SOURCE RECORDS Block Start

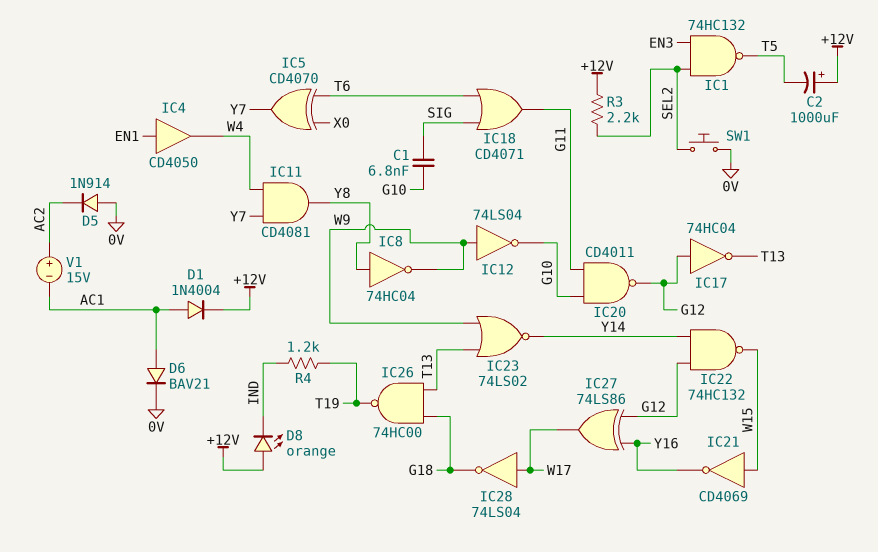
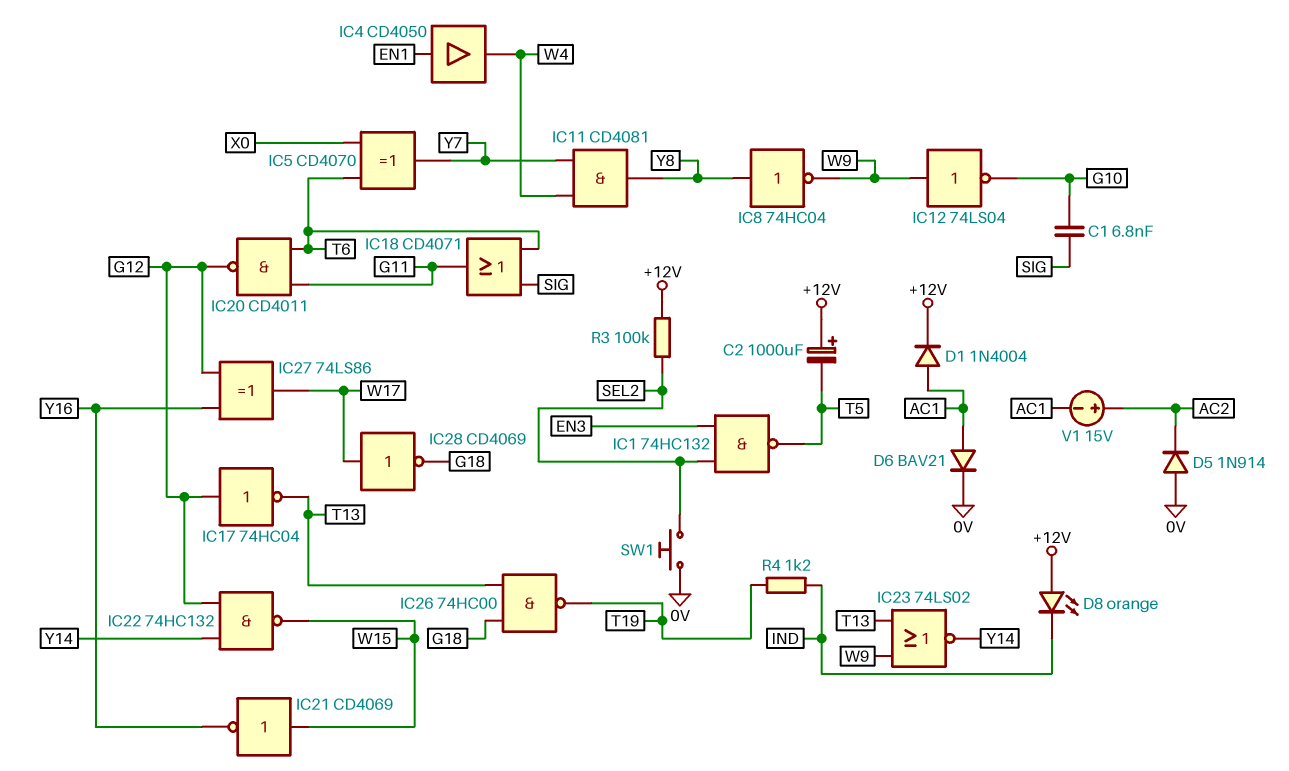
IC20: NAND CD4011 (in G10, in G11, out G12) -> NAND CD4011 (in G11, in T6, out G12)
IC28: NOT 74LS04 (in W17, out G18) -> NOT CD4069 (in W17, out G18)
R3: 2.2k (+12V, SEL2) -> 100k (+12V, SEL2)

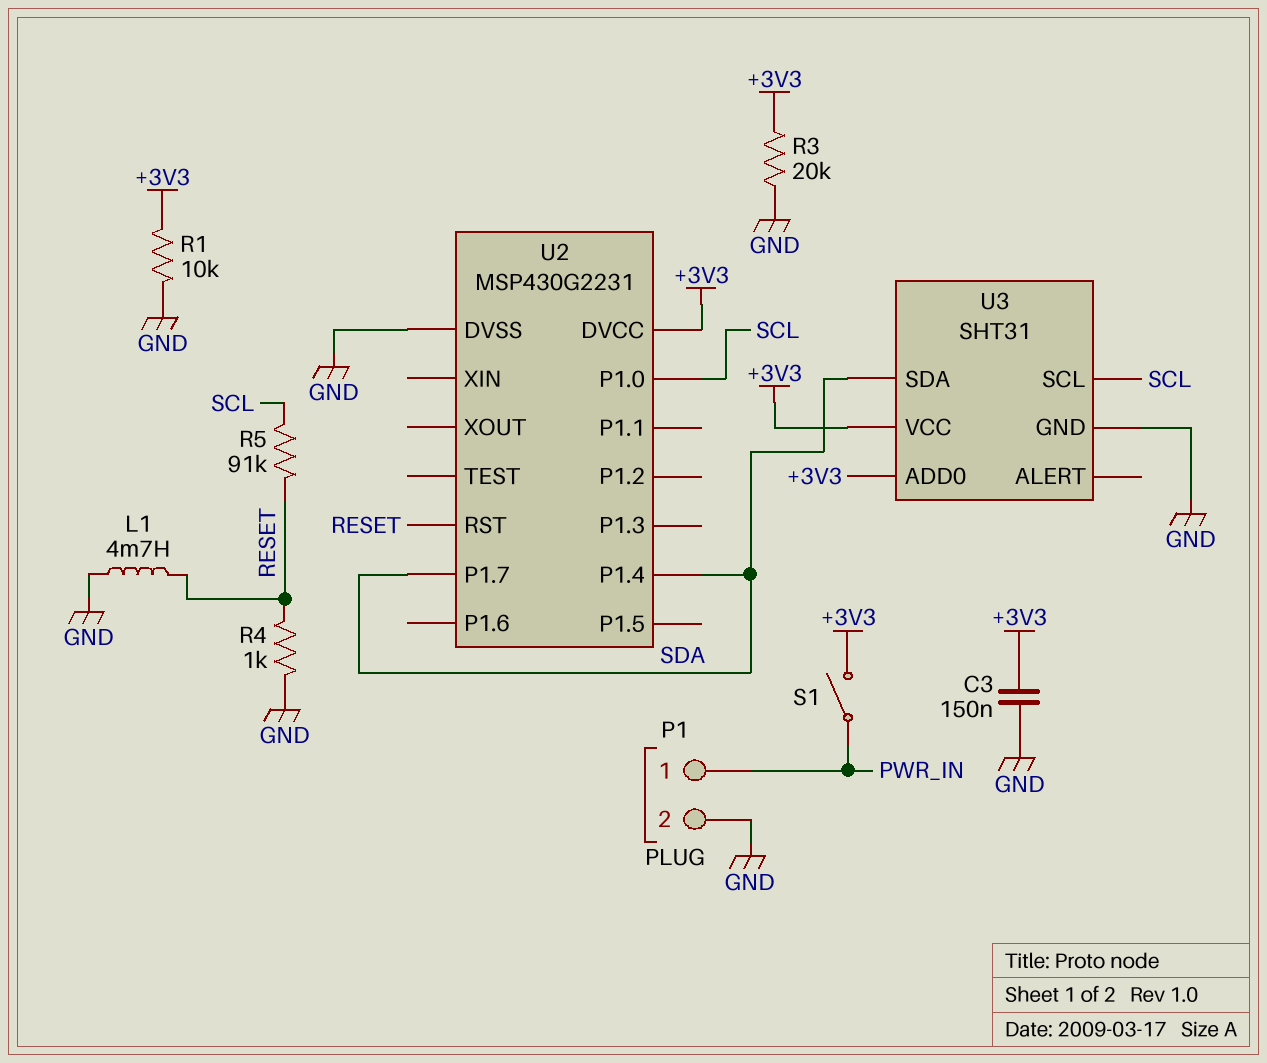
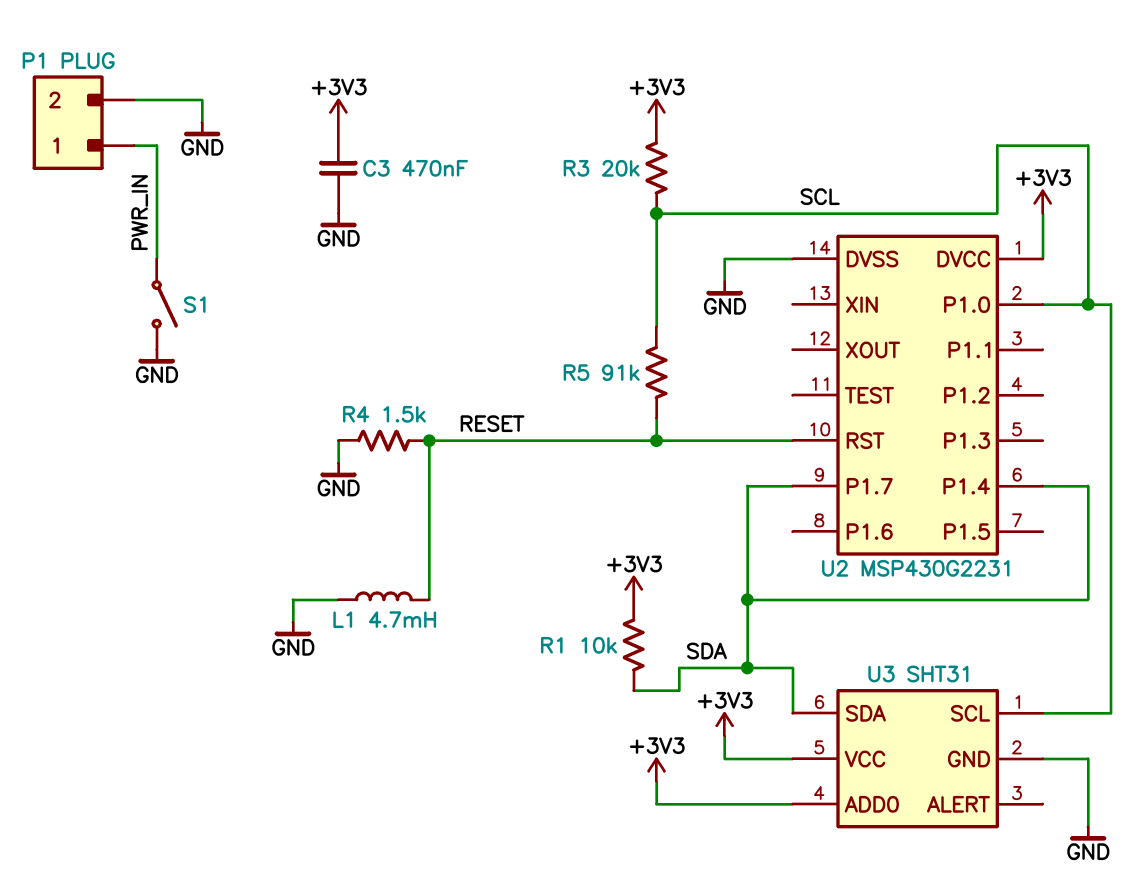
C3: 150nF (+3V3, GND) -> 470nF (+3V3, GND)
R1: 10k (+3V3, GND) -> 10k (+3V3, SDA)
R3: 20k (+3V3, GND) -> 20k (+3V3, SCL)
R4: 1k (GND, RESET) -> 1.5k (GND, RESET)
S1: switch (+3V3, PWR_IN) -> switch (GND, PWR_IN)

SOURCE RECORDS Block End

Taking the line that contains "R4: 1k (GND, RESET) -> 1.5k (GND, RESET)" as the first, reproduce every line through the end of the entries exactly.

**ANSWER SPACE:**
R4: 1k (GND, RESET) -> 1.5k (GND, RESET)
S1: switch (+3V3, PWR_IN) -> switch (GND, PWR_IN)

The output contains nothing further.